* DATA SHOWN
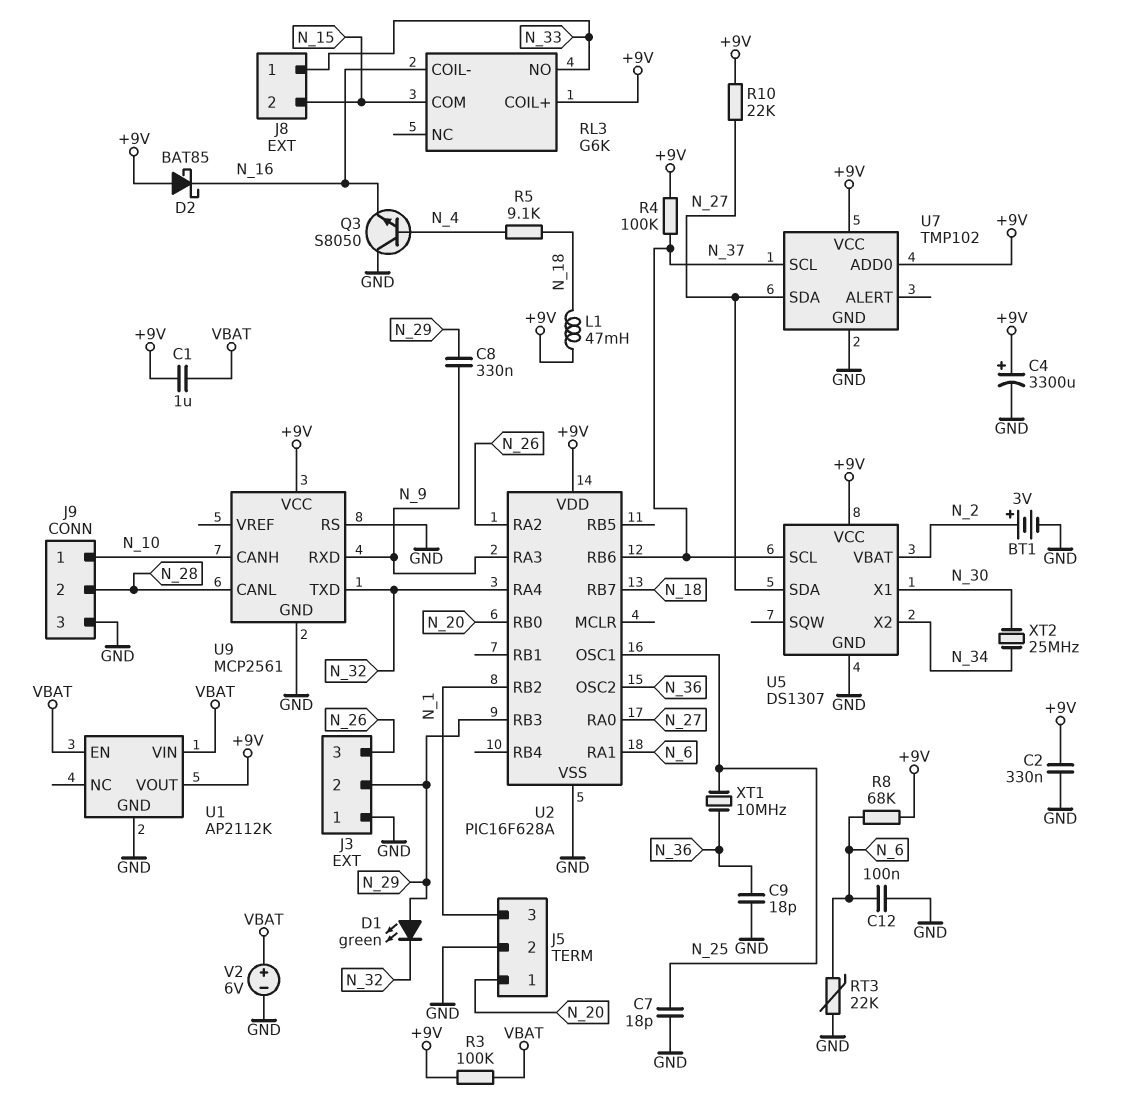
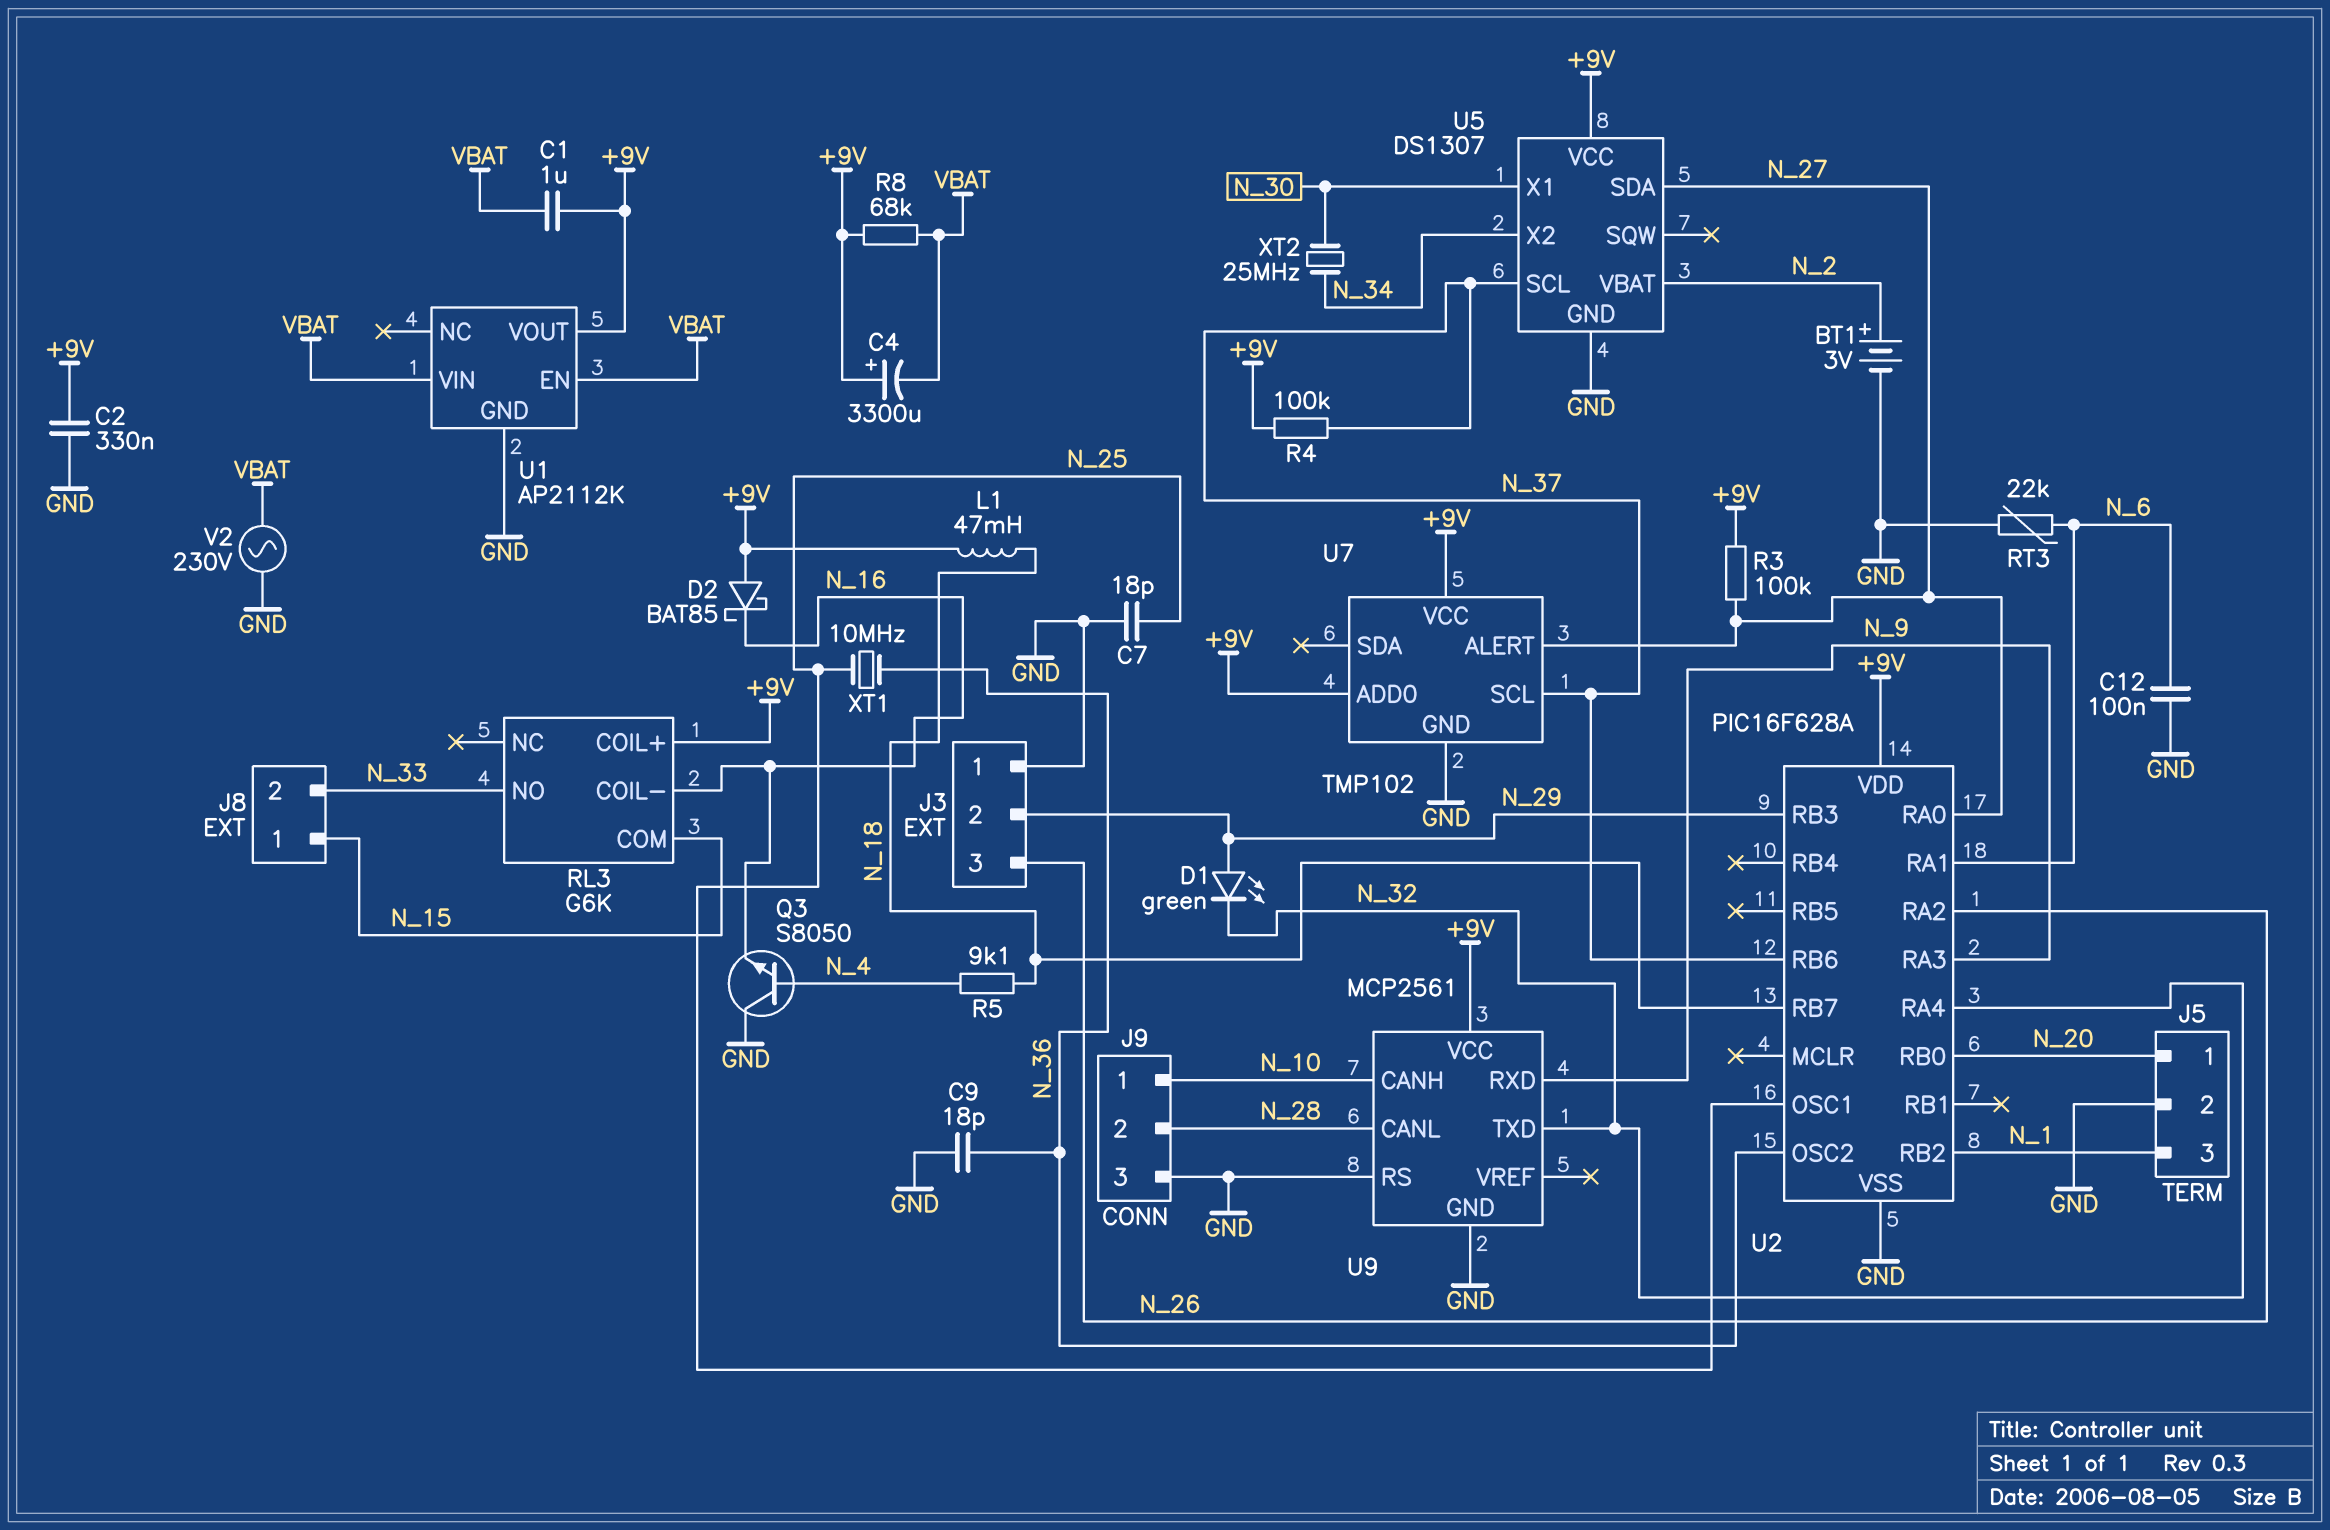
C4: 3300uF (plus +9V, minus GND) -> 3300uF (plus +9V, minus VBAT)
C8: 330nF (N_9, N_29) -> none
J8 pin 1: N_33 -> N_15
J8 pin 2: N_15 -> N_33
R3: 100k (+9V, VBAT) -> 100k (+9V, N_27)
R8: 68k (+9V, N_6) -> 68k (+9V, VBAT)
R10: 22k (+9V, N_27) -> none
U7 pin ALERT: none -> N_27
U7 pin SDA: N_27 -> none
V2: 6V (plus VBAT, minus GND) -> AC 230V (GND, VBAT)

* WHAT YOU SHOULD DO
Transcribe exactly the line containing "J8 pin 2: N_15 -> N_33" and all remaining lines of the material, ending with the last one.

* EXPECTED ANSWER
J8 pin 2: N_15 -> N_33
R3: 100k (+9V, VBAT) -> 100k (+9V, N_27)
R8: 68k (+9V, N_6) -> 68k (+9V, VBAT)
R10: 22k (+9V, N_27) -> none
U7 pin ALERT: none -> N_27
U7 pin SDA: N_27 -> none
V2: 6V (plus VBAT, minus GND) -> AC 230V (GND, VBAT)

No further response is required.